=== Begin Enclosure ===
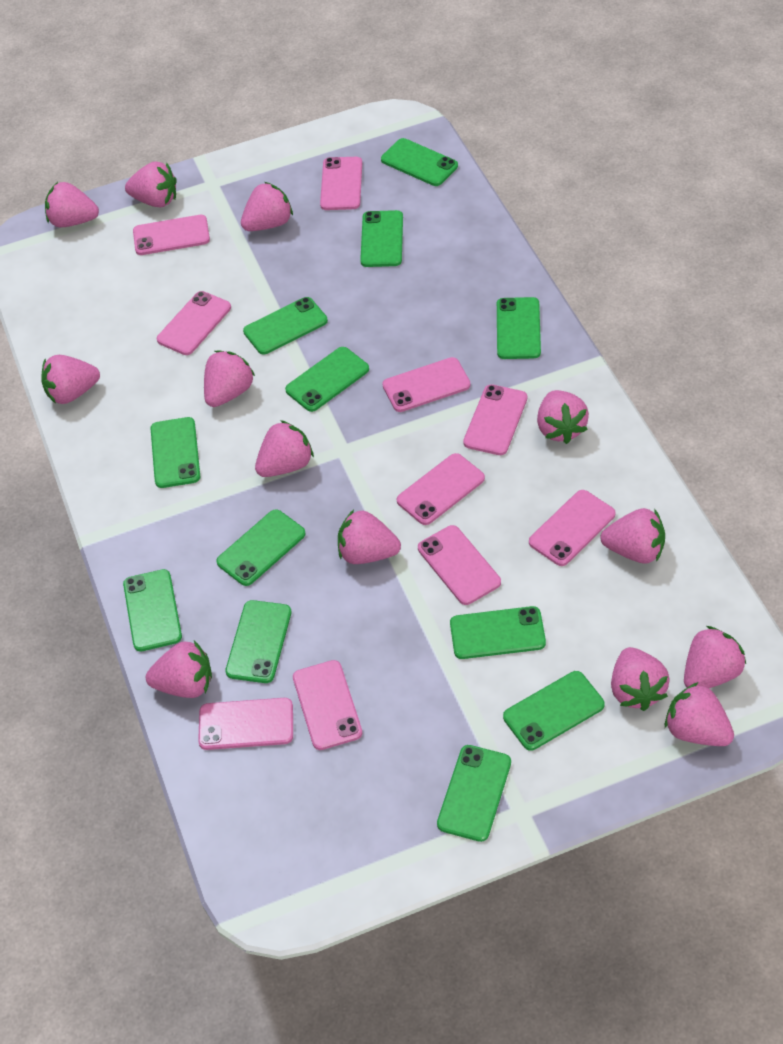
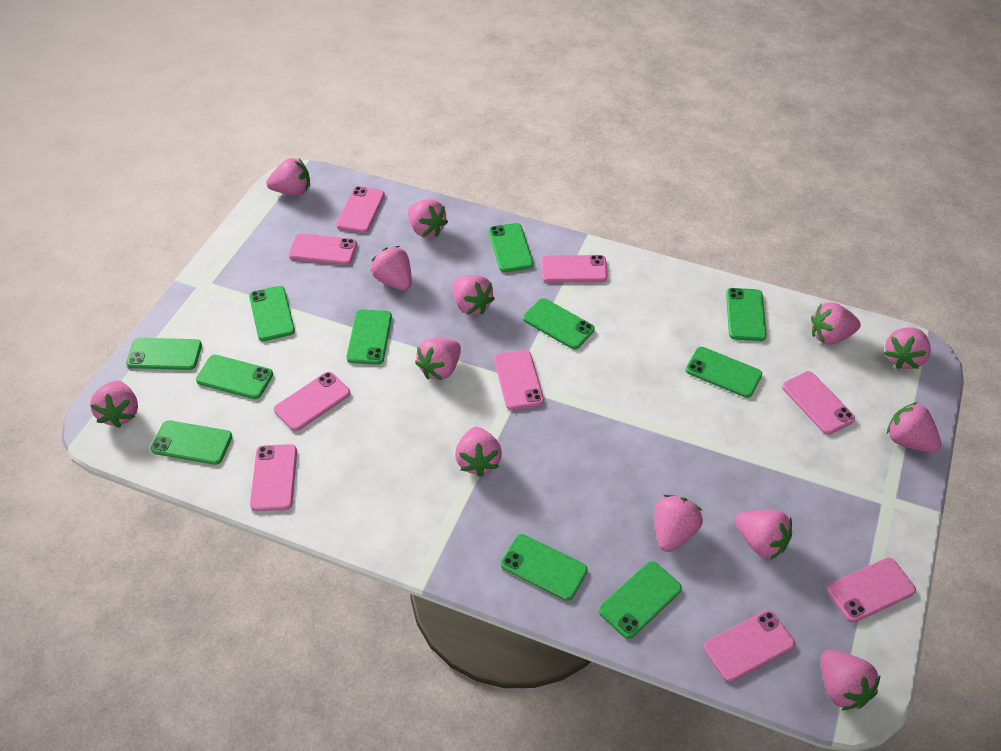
green phone: 12 -> 11
pink phone: 10 -> 9

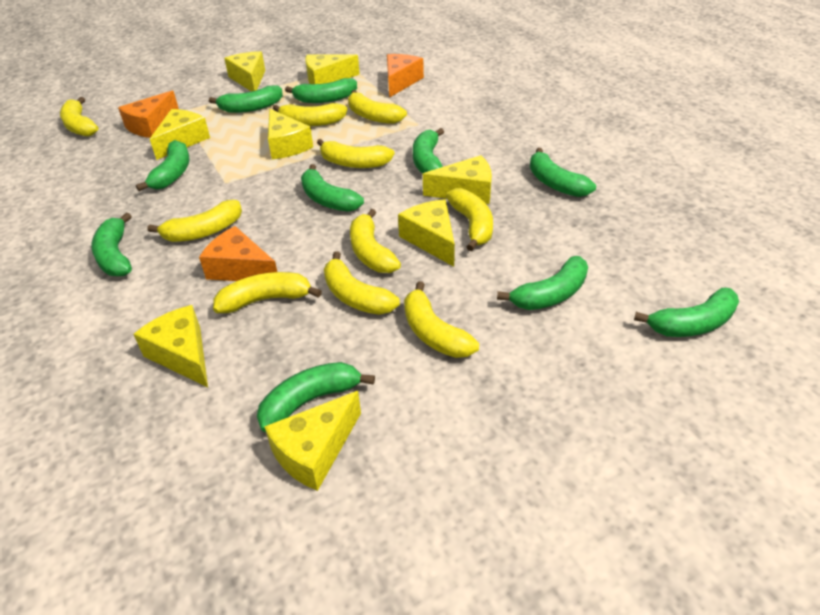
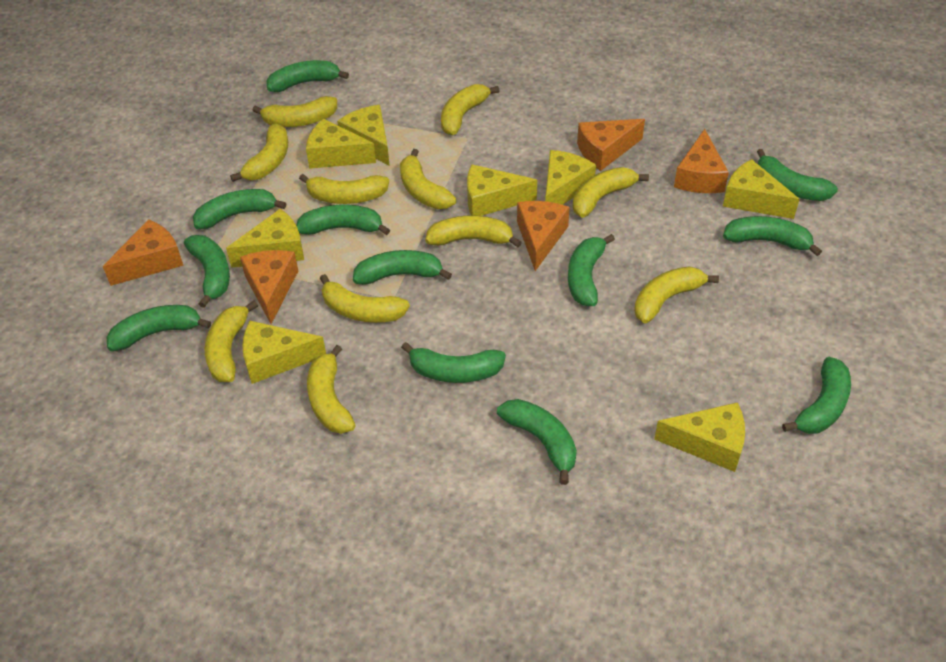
green banana: 10 -> 12
orange cheese: 3 -> 5
yellow banana: 10 -> 11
=== End Enclosure ===
Once the pictures are set aside, the remaining data must be transcribed exactly.

Answer area
green phone: 12 -> 11
pink phone: 10 -> 9

green banana: 10 -> 12
orange cheese: 3 -> 5
yellow banana: 10 -> 11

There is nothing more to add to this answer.